YOUR ASSIGNMENT: Only the lines with "cyan" in the entries below belong in the answer; please copy them.

ENTRIES SUPPLIED:
Start of Block

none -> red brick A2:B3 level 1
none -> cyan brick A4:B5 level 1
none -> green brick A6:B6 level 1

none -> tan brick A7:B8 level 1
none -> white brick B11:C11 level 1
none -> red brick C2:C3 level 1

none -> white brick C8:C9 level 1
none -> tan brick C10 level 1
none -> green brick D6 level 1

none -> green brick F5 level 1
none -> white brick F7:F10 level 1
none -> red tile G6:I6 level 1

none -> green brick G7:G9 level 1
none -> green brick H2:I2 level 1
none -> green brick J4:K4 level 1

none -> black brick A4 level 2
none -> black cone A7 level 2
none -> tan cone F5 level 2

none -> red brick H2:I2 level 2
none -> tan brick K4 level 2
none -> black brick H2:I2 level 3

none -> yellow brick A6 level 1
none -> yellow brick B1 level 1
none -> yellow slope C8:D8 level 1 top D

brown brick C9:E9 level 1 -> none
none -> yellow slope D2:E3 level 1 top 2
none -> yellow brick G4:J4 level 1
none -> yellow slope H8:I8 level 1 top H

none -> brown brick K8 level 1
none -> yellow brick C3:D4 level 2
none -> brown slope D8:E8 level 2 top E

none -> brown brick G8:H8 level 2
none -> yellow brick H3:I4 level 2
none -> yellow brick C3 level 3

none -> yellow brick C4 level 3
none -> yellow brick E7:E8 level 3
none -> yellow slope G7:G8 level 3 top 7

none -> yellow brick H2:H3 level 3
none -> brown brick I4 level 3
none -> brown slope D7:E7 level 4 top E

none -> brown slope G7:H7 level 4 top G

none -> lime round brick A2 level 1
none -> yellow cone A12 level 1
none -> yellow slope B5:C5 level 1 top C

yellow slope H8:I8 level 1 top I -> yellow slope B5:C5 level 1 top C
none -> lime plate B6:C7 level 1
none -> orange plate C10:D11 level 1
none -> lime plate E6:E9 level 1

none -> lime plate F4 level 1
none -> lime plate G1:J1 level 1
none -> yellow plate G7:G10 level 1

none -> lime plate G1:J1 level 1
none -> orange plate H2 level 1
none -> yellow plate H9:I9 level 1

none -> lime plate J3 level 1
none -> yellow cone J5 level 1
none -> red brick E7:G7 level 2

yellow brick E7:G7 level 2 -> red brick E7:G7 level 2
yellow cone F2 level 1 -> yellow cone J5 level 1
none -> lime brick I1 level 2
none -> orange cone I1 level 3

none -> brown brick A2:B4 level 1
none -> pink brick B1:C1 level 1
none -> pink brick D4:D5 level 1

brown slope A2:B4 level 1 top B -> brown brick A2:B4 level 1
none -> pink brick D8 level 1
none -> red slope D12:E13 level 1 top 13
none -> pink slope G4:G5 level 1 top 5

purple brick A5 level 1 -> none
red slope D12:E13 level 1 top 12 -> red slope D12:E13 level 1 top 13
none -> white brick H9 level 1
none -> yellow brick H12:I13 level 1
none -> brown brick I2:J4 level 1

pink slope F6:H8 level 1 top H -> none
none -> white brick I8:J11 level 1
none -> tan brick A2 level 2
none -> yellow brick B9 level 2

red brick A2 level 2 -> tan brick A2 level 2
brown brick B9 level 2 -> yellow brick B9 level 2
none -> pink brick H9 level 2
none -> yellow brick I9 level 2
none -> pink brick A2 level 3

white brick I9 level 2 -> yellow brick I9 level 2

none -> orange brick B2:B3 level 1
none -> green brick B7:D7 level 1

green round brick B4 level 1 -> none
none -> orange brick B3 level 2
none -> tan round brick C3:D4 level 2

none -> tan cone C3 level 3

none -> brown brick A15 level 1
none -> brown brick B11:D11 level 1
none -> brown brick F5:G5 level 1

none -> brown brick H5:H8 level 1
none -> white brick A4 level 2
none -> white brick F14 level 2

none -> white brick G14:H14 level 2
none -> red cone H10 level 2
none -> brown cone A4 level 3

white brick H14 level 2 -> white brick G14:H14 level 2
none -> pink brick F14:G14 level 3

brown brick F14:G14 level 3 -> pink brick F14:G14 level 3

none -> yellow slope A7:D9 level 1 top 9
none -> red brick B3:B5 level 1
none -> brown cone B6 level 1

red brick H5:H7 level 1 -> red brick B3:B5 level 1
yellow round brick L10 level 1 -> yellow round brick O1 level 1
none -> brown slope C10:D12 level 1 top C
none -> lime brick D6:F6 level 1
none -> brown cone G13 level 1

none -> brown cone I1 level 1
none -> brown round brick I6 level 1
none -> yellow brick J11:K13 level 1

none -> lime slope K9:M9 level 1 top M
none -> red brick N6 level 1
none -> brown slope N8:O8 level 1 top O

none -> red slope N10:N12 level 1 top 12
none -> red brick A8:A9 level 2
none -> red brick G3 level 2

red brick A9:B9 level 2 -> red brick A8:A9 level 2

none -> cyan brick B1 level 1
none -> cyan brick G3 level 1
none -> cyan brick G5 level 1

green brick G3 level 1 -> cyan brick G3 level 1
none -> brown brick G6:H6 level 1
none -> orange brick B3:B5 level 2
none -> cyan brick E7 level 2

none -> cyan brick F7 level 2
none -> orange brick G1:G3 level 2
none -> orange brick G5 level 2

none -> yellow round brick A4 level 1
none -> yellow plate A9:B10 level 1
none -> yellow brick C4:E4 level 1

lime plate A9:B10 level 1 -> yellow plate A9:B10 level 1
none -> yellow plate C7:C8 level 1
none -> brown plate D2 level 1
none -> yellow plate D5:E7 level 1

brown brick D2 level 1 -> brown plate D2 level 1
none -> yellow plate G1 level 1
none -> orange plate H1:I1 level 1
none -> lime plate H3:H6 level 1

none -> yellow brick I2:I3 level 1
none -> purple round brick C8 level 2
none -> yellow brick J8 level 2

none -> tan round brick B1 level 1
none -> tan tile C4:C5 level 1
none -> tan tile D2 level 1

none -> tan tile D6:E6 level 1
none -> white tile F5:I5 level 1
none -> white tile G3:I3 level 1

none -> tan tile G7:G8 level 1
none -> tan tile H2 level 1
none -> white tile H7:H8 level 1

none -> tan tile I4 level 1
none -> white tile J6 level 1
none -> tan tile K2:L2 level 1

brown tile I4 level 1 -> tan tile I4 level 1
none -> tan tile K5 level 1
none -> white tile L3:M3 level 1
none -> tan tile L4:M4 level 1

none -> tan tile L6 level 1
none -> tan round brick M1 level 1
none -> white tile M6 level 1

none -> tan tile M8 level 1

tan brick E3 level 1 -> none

End of Block

SOLUTION:
none -> cyan brick A4:B5 level 1
none -> cyan brick B1 level 1
none -> cyan brick G3 level 1
none -> cyan brick G5 level 1
green brick G3 level 1 -> cyan brick G3 level 1
none -> cyan brick E7 level 2
none -> cyan brick F7 level 2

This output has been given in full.